Assignment:
Pull out every line below that contains the word "ECHO".

Structured diff data:

--

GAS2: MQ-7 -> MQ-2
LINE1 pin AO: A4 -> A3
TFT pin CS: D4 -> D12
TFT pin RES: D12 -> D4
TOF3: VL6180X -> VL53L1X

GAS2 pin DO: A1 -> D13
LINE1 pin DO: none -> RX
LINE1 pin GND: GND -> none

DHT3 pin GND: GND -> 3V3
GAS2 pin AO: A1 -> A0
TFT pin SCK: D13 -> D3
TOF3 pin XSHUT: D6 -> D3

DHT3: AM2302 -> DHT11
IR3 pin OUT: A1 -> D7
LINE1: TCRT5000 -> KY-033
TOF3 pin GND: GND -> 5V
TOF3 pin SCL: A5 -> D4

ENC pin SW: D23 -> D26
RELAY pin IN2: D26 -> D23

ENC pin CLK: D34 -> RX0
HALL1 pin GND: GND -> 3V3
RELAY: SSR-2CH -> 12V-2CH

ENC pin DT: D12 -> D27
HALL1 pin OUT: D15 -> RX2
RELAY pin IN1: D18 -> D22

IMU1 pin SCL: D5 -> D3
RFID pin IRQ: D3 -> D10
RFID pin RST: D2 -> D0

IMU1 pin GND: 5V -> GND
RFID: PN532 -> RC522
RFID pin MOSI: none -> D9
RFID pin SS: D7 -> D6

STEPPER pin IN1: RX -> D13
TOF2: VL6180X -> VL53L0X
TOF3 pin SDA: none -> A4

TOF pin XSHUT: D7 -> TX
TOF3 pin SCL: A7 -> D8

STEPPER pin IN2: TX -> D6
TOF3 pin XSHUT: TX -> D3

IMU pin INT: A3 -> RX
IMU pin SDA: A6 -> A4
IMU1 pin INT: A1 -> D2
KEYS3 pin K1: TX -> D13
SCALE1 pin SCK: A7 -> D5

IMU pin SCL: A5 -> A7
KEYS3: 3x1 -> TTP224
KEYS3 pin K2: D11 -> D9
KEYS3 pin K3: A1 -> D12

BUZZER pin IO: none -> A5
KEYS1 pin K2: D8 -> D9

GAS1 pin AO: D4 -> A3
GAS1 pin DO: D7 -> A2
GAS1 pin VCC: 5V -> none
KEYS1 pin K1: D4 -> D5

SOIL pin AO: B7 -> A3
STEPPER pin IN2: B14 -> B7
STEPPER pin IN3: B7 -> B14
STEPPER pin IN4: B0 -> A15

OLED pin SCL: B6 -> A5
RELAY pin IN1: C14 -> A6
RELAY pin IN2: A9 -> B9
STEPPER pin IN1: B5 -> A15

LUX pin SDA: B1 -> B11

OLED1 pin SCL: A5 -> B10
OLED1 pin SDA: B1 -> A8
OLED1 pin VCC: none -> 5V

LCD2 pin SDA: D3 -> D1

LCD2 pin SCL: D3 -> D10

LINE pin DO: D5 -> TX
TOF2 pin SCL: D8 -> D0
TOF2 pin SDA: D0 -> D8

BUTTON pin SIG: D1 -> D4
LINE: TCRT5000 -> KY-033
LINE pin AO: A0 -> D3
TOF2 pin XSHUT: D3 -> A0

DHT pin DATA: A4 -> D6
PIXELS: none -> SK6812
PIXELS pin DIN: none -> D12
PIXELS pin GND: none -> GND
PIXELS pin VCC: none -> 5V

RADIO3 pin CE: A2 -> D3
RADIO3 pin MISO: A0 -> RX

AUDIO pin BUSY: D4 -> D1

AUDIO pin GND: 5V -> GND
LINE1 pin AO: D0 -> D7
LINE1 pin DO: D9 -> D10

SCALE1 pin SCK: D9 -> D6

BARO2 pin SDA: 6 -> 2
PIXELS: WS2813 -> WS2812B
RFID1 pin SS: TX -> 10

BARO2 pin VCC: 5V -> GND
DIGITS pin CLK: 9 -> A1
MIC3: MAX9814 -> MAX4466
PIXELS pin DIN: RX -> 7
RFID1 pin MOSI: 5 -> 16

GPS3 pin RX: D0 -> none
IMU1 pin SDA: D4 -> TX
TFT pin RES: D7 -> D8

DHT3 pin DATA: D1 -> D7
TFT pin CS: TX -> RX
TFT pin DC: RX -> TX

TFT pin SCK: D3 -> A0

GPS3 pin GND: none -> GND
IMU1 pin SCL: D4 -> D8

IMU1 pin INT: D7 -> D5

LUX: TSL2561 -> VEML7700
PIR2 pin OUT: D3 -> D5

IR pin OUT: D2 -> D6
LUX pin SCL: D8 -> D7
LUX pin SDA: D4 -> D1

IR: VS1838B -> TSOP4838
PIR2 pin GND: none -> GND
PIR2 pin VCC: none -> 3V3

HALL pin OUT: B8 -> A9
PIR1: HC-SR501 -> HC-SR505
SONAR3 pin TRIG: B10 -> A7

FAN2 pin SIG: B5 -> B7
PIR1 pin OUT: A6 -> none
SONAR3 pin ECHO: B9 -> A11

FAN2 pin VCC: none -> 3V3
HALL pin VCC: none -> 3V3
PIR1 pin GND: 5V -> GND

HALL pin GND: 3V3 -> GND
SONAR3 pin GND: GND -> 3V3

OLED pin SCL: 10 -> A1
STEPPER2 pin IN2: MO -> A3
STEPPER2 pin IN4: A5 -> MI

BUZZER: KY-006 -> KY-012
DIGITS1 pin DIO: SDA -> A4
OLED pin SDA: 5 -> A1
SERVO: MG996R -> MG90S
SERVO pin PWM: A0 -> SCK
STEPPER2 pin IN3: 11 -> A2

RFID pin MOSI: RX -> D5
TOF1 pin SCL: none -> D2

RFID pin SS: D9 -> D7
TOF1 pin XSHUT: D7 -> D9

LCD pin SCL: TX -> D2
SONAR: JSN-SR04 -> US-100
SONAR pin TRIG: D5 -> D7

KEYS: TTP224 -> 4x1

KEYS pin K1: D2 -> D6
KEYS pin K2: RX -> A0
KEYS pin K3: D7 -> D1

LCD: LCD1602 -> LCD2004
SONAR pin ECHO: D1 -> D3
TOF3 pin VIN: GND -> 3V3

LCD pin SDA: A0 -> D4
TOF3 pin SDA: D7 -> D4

--

Written reply:
SONAR3 pin ECHO: B9 -> A11
SONAR pin ECHO: D1 -> D3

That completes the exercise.